[Task to complete]
An exact copy of the entries is required, with every image omitted.

[Recorded information]
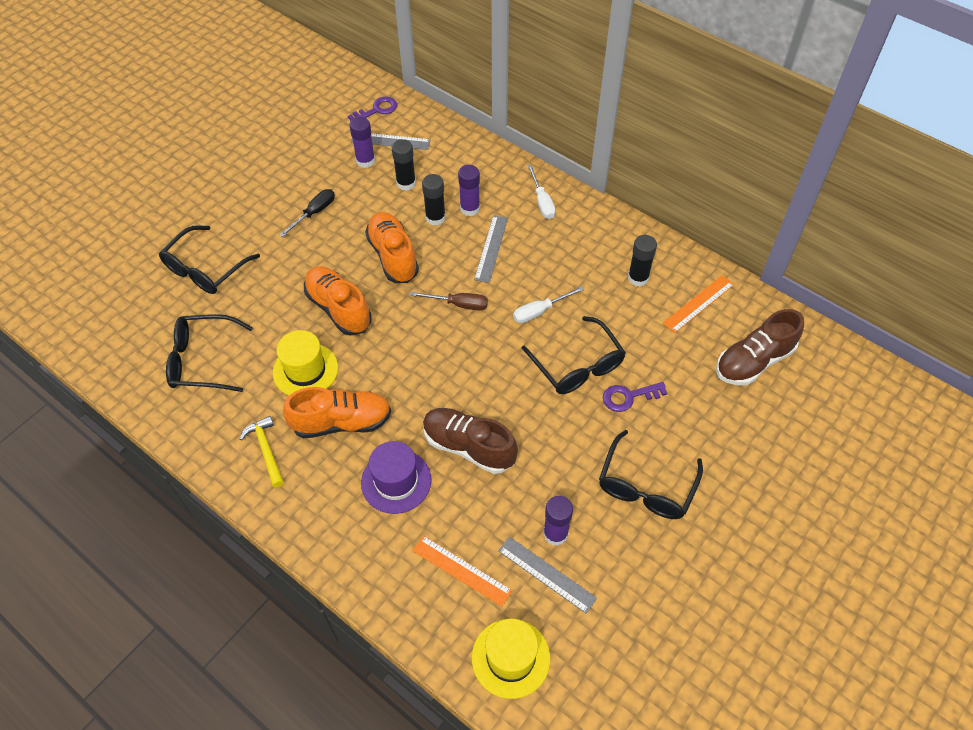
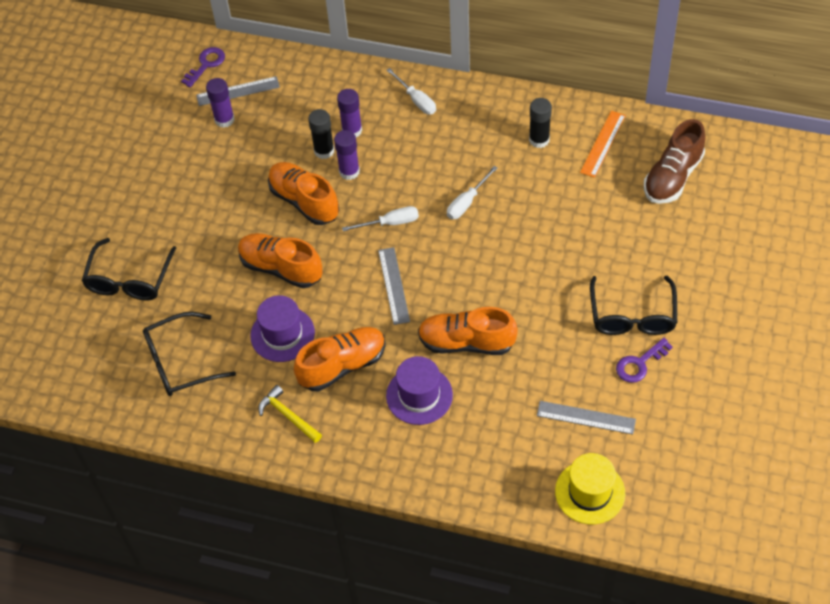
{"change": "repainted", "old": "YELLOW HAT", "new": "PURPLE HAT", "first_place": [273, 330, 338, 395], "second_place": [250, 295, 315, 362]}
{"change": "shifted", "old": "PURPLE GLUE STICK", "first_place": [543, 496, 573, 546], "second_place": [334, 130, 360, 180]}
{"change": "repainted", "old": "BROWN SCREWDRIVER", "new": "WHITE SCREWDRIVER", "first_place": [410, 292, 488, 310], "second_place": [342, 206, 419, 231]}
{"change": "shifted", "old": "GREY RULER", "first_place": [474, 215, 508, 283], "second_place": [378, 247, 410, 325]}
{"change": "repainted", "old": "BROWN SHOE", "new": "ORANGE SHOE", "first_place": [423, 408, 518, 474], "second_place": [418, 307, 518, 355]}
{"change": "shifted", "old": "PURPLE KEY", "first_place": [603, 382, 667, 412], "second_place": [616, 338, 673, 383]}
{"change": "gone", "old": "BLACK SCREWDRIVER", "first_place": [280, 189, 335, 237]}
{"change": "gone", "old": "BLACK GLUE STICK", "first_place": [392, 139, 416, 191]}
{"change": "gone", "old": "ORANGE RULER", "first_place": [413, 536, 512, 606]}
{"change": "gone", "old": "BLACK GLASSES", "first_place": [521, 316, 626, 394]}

[Task answer]
{"change": "repainted", "old": "YELLOW HAT", "new": "PURPLE HAT", "first_place": [273, 330, 338, 395], "second_place": [250, 295, 315, 362]}
{"change": "shifted", "old": "PURPLE GLUE STICK", "first_place": [543, 496, 573, 546], "second_place": [334, 130, 360, 180]}
{"change": "repainted", "old": "BROWN SCREWDRIVER", "new": "WHITE SCREWDRIVER", "first_place": [410, 292, 488, 310], "second_place": [342, 206, 419, 231]}
{"change": "shifted", "old": "GREY RULER", "first_place": [474, 215, 508, 283], "second_place": [378, 247, 410, 325]}
{"change": "repainted", "old": "BROWN SHOE", "new": "ORANGE SHOE", "first_place": [423, 408, 518, 474], "second_place": [418, 307, 518, 355]}
{"change": "shifted", "old": "PURPLE KEY", "first_place": [603, 382, 667, 412], "second_place": [616, 338, 673, 383]}
{"change": "gone", "old": "BLACK SCREWDRIVER", "first_place": [280, 189, 335, 237]}
{"change": "gone", "old": "BLACK GLUE STICK", "first_place": [392, 139, 416, 191]}
{"change": "gone", "old": "ORANGE RULER", "first_place": [413, 536, 512, 606]}
{"change": "gone", "old": "BLACK GLASSES", "first_place": [521, 316, 626, 394]}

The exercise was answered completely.